## Your assignment
Print the records exactly as they are written.

Provided material START

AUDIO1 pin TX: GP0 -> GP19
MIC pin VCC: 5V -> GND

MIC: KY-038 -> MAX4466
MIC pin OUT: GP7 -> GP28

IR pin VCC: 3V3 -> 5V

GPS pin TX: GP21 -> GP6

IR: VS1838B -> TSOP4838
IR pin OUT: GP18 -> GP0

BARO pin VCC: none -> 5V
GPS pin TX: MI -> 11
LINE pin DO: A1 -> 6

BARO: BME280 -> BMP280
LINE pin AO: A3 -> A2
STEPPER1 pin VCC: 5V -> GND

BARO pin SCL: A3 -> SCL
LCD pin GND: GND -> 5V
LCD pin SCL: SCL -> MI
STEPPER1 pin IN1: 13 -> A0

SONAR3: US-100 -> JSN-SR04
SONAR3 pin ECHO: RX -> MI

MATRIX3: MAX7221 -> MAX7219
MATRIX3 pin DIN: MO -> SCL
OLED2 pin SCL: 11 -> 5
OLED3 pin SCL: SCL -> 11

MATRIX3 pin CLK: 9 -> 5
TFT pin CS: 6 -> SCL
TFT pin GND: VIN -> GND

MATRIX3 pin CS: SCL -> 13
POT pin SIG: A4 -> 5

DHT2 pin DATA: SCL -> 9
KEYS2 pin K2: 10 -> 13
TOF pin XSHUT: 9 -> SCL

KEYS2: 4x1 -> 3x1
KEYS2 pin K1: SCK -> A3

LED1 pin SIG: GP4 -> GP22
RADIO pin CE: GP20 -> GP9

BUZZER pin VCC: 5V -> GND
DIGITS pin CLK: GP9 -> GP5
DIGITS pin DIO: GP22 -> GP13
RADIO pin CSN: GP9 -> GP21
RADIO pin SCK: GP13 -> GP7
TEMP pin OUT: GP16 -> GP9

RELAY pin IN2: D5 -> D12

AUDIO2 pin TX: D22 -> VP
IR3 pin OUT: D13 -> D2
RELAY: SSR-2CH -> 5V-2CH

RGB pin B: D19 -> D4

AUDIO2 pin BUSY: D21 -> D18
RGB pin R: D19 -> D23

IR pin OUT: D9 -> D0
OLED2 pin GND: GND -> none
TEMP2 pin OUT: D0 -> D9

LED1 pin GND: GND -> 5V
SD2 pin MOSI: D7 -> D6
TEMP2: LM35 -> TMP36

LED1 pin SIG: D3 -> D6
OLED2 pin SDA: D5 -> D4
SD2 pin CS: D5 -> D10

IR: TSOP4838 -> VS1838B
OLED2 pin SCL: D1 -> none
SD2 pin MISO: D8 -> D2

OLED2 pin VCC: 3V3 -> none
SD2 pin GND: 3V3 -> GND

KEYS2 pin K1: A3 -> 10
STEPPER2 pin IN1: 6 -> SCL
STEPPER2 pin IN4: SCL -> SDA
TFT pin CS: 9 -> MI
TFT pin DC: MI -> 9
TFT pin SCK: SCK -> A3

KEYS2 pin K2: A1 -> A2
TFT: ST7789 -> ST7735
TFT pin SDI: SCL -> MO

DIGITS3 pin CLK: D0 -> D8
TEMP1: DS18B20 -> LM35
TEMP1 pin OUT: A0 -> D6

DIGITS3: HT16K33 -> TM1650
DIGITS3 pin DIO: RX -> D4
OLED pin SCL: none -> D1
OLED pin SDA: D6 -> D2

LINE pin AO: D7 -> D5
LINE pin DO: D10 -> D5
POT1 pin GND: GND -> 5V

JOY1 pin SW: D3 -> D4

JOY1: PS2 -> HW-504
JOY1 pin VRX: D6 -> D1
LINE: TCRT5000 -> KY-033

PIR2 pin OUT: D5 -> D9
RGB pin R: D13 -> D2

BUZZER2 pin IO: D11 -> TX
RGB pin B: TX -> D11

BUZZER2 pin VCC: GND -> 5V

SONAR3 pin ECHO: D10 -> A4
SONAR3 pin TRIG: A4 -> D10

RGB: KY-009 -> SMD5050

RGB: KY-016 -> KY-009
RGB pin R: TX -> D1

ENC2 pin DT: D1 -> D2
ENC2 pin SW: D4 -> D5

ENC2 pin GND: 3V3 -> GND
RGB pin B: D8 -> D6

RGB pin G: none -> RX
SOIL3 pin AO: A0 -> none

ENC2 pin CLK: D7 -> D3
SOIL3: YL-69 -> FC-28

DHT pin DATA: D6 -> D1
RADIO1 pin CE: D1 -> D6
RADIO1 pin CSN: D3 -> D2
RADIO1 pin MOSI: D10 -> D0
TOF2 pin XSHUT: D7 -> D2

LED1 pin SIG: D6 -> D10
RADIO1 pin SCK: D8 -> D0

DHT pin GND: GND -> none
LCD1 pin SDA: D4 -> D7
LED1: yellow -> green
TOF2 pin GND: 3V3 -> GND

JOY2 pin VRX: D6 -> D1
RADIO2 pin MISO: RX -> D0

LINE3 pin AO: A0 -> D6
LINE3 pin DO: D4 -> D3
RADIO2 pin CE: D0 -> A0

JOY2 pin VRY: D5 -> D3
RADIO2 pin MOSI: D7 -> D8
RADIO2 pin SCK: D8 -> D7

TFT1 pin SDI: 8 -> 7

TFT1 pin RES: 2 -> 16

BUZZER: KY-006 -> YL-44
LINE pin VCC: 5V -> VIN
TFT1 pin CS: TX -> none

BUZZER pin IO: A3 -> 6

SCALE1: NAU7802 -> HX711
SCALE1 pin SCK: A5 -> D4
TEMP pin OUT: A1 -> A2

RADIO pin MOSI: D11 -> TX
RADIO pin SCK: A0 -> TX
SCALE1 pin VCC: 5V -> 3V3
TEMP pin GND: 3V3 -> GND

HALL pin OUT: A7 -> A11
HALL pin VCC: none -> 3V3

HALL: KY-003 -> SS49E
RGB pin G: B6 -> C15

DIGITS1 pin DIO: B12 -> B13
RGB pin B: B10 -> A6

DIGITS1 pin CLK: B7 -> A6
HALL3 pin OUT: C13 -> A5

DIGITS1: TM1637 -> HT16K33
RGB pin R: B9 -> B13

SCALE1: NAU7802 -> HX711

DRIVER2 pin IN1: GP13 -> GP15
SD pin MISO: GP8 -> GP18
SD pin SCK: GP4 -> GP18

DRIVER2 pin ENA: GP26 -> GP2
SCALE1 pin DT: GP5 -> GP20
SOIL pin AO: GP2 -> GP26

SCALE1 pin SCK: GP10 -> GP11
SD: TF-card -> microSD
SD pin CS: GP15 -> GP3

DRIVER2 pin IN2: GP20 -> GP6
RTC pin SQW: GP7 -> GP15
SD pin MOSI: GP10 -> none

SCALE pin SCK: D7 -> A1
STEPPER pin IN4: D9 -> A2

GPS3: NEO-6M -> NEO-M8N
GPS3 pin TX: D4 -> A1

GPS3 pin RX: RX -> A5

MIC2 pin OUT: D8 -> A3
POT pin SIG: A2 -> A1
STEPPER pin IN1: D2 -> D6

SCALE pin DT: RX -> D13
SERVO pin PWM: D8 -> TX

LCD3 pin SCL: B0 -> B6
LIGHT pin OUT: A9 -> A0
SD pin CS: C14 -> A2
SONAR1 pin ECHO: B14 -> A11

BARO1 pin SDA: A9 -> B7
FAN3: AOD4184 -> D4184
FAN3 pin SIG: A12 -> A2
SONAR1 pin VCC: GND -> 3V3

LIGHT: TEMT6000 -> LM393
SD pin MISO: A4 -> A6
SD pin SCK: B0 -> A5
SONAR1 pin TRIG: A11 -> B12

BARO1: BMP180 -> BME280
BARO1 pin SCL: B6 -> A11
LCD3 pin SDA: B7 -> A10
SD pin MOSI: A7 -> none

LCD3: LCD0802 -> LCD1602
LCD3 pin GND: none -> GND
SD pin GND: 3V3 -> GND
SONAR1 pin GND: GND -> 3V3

Provided material END

## Solution
AUDIO1 pin TX: GP0 -> GP19
MIC pin VCC: 5V -> GND

MIC: KY-038 -> MAX4466
MIC pin OUT: GP7 -> GP28

IR pin VCC: 3V3 -> 5V

GPS pin TX: GP21 -> GP6

IR: VS1838B -> TSOP4838
IR pin OUT: GP18 -> GP0

BARO pin VCC: none -> 5V
GPS pin TX: MI -> 11
LINE pin DO: A1 -> 6

BARO: BME280 -> BMP280
LINE pin AO: A3 -> A2
STEPPER1 pin VCC: 5V -> GND

BARO pin SCL: A3 -> SCL
LCD pin GND: GND -> 5V
LCD pin SCL: SCL -> MI
STEPPER1 pin IN1: 13 -> A0

SONAR3: US-100 -> JSN-SR04
SONAR3 pin ECHO: RX -> MI

MATRIX3: MAX7221 -> MAX7219
MATRIX3 pin DIN: MO -> SCL
OLED2 pin SCL: 11 -> 5
OLED3 pin SCL: SCL -> 11

MATRIX3 pin CLK: 9 -> 5
TFT pin CS: 6 -> SCL
TFT pin GND: VIN -> GND

MATRIX3 pin CS: SCL -> 13
POT pin SIG: A4 -> 5

DHT2 pin DATA: SCL -> 9
KEYS2 pin K2: 10 -> 13
TOF pin XSHUT: 9 -> SCL

KEYS2: 4x1 -> 3x1
KEYS2 pin K1: SCK -> A3

LED1 pin SIG: GP4 -> GP22
RADIO pin CE: GP20 -> GP9

BUZZER pin VCC: 5V -> GND
DIGITS pin CLK: GP9 -> GP5
DIGITS pin DIO: GP22 -> GP13
RADIO pin CSN: GP9 -> GP21
RADIO pin SCK: GP13 -> GP7
TEMP pin OUT: GP16 -> GP9

RELAY pin IN2: D5 -> D12

AUDIO2 pin TX: D22 -> VP
IR3 pin OUT: D13 -> D2
RELAY: SSR-2CH -> 5V-2CH

RGB pin B: D19 -> D4

AUDIO2 pin BUSY: D21 -> D18
RGB pin R: D19 -> D23

IR pin OUT: D9 -> D0
OLED2 pin GND: GND -> none
TEMP2 pin OUT: D0 -> D9

LED1 pin GND: GND -> 5V
SD2 pin MOSI: D7 -> D6
TEMP2: LM35 -> TMP36

LED1 pin SIG: D3 -> D6
OLED2 pin SDA: D5 -> D4
SD2 pin CS: D5 -> D10

IR: TSOP4838 -> VS1838B
OLED2 pin SCL: D1 -> none
SD2 pin MISO: D8 -> D2

OLED2 pin VCC: 3V3 -> none
SD2 pin GND: 3V3 -> GND

KEYS2 pin K1: A3 -> 10
STEPPER2 pin IN1: 6 -> SCL
STEPPER2 pin IN4: SCL -> SDA
TFT pin CS: 9 -> MI
TFT pin DC: MI -> 9
TFT pin SCK: SCK -> A3

KEYS2 pin K2: A1 -> A2
TFT: ST7789 -> ST7735
TFT pin SDI: SCL -> MO

DIGITS3 pin CLK: D0 -> D8
TEMP1: DS18B20 -> LM35
TEMP1 pin OUT: A0 -> D6

DIGITS3: HT16K33 -> TM1650
DIGITS3 pin DIO: RX -> D4
OLED pin SCL: none -> D1
OLED pin SDA: D6 -> D2

LINE pin AO: D7 -> D5
LINE pin DO: D10 -> D5
POT1 pin GND: GND -> 5V

JOY1 pin SW: D3 -> D4

JOY1: PS2 -> HW-504
JOY1 pin VRX: D6 -> D1
LINE: TCRT5000 -> KY-033

PIR2 pin OUT: D5 -> D9
RGB pin R: D13 -> D2

BUZZER2 pin IO: D11 -> TX
RGB pin B: TX -> D11

BUZZER2 pin VCC: GND -> 5V

SONAR3 pin ECHO: D10 -> A4
SONAR3 pin TRIG: A4 -> D10

RGB: KY-009 -> SMD5050

RGB: KY-016 -> KY-009
RGB pin R: TX -> D1

ENC2 pin DT: D1 -> D2
ENC2 pin SW: D4 -> D5

ENC2 pin GND: 3V3 -> GND
RGB pin B: D8 -> D6

RGB pin G: none -> RX
SOIL3 pin AO: A0 -> none

ENC2 pin CLK: D7 -> D3
SOIL3: YL-69 -> FC-28

DHT pin DATA: D6 -> D1
RADIO1 pin CE: D1 -> D6
RADIO1 pin CSN: D3 -> D2
RADIO1 pin MOSI: D10 -> D0
TOF2 pin XSHUT: D7 -> D2

LED1 pin SIG: D6 -> D10
RADIO1 pin SCK: D8 -> D0

DHT pin GND: GND -> none
LCD1 pin SDA: D4 -> D7
LED1: yellow -> green
TOF2 pin GND: 3V3 -> GND

JOY2 pin VRX: D6 -> D1
RADIO2 pin MISO: RX -> D0

LINE3 pin AO: A0 -> D6
LINE3 pin DO: D4 -> D3
RADIO2 pin CE: D0 -> A0

JOY2 pin VRY: D5 -> D3
RADIO2 pin MOSI: D7 -> D8
RADIO2 pin SCK: D8 -> D7

TFT1 pin SDI: 8 -> 7

TFT1 pin RES: 2 -> 16

BUZZER: KY-006 -> YL-44
LINE pin VCC: 5V -> VIN
TFT1 pin CS: TX -> none

BUZZER pin IO: A3 -> 6

SCALE1: NAU7802 -> HX711
SCALE1 pin SCK: A5 -> D4
TEMP pin OUT: A1 -> A2

RADIO pin MOSI: D11 -> TX
RADIO pin SCK: A0 -> TX
SCALE1 pin VCC: 5V -> 3V3
TEMP pin GND: 3V3 -> GND

HALL pin OUT: A7 -> A11
HALL pin VCC: none -> 3V3

HALL: KY-003 -> SS49E
RGB pin G: B6 -> C15

DIGITS1 pin DIO: B12 -> B13
RGB pin B: B10 -> A6

DIGITS1 pin CLK: B7 -> A6
HALL3 pin OUT: C13 -> A5

DIGITS1: TM1637 -> HT16K33
RGB pin R: B9 -> B13

SCALE1: NAU7802 -> HX711

DRIVER2 pin IN1: GP13 -> GP15
SD pin MISO: GP8 -> GP18
SD pin SCK: GP4 -> GP18

DRIVER2 pin ENA: GP26 -> GP2
SCALE1 pin DT: GP5 -> GP20
SOIL pin AO: GP2 -> GP26

SCALE1 pin SCK: GP10 -> GP11
SD: TF-card -> microSD
SD pin CS: GP15 -> GP3

DRIVER2 pin IN2: GP20 -> GP6
RTC pin SQW: GP7 -> GP15
SD pin MOSI: GP10 -> none

SCALE pin SCK: D7 -> A1
STEPPER pin IN4: D9 -> A2

GPS3: NEO-6M -> NEO-M8N
GPS3 pin TX: D4 -> A1

GPS3 pin RX: RX -> A5

MIC2 pin OUT: D8 -> A3
POT pin SIG: A2 -> A1
STEPPER pin IN1: D2 -> D6

SCALE pin DT: RX -> D13
SERVO pin PWM: D8 -> TX

LCD3 pin SCL: B0 -> B6
LIGHT pin OUT: A9 -> A0
SD pin CS: C14 -> A2
SONAR1 pin ECHO: B14 -> A11

BARO1 pin SDA: A9 -> B7
FAN3: AOD4184 -> D4184
FAN3 pin SIG: A12 -> A2
SONAR1 pin VCC: GND -> 3V3

LIGHT: TEMT6000 -> LM393
SD pin MISO: A4 -> A6
SD pin SCK: B0 -> A5
SONAR1 pin TRIG: A11 -> B12

BARO1: BMP180 -> BME280
BARO1 pin SCL: B6 -> A11
LCD3 pin SDA: B7 -> A10
SD pin MOSI: A7 -> none

LCD3: LCD0802 -> LCD1602
LCD3 pin GND: none -> GND
SD pin GND: 3V3 -> GND
SONAR1 pin GND: GND -> 3V3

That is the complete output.